Exercise description:
Line by line, restate the material word for word, omitting any image.

= Beginning of Section =

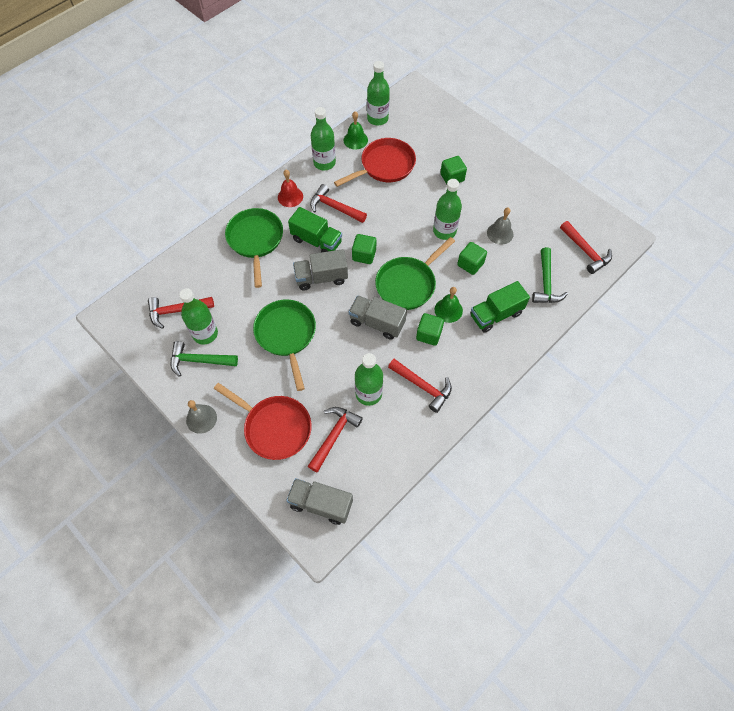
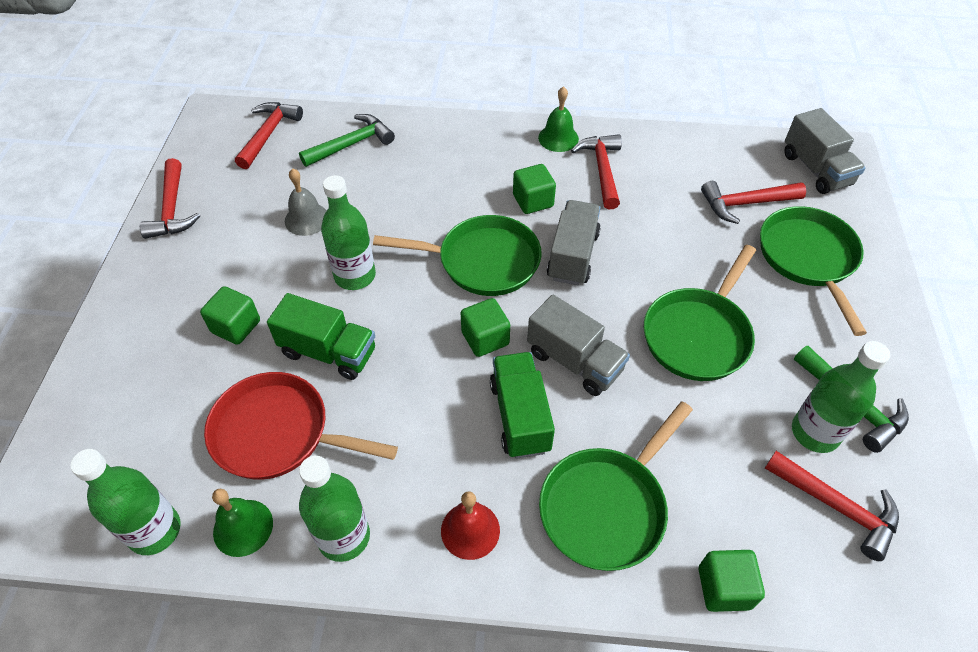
camera: 130 degrees left, 10 degrees down
(201, 419) = (899, 335): grey bell -> none
(274, 427) = (808, 259): red pan -> green pan
(335, 207) = (432, 441): red hammer -> red hammer (172, 209)
(368, 394) = (666, 206): green bottle -> none
(377, 323) = (572, 256): grey truck -> grey truck turned 150 degrees counterclockwise
(448, 310) = (480, 203): green bell -> green bell (558, 138)
(470, 264) = (388, 220): green cube -> green cube (724, 588)
(496, 315) = (442, 161): green truck -> green truck (329, 352)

= End of Section =

Reply:
camera: 130 degrees left, 10 degrees down
(201, 419) = (899, 335): grey bell -> none
(274, 427) = (808, 259): red pan -> green pan
(335, 207) = (432, 441): red hammer -> red hammer (172, 209)
(368, 394) = (666, 206): green bottle -> none
(377, 323) = (572, 256): grey truck -> grey truck turned 150 degrees counterclockwise
(448, 310) = (480, 203): green bell -> green bell (558, 138)
(470, 264) = (388, 220): green cube -> green cube (724, 588)
(496, 315) = (442, 161): green truck -> green truck (329, 352)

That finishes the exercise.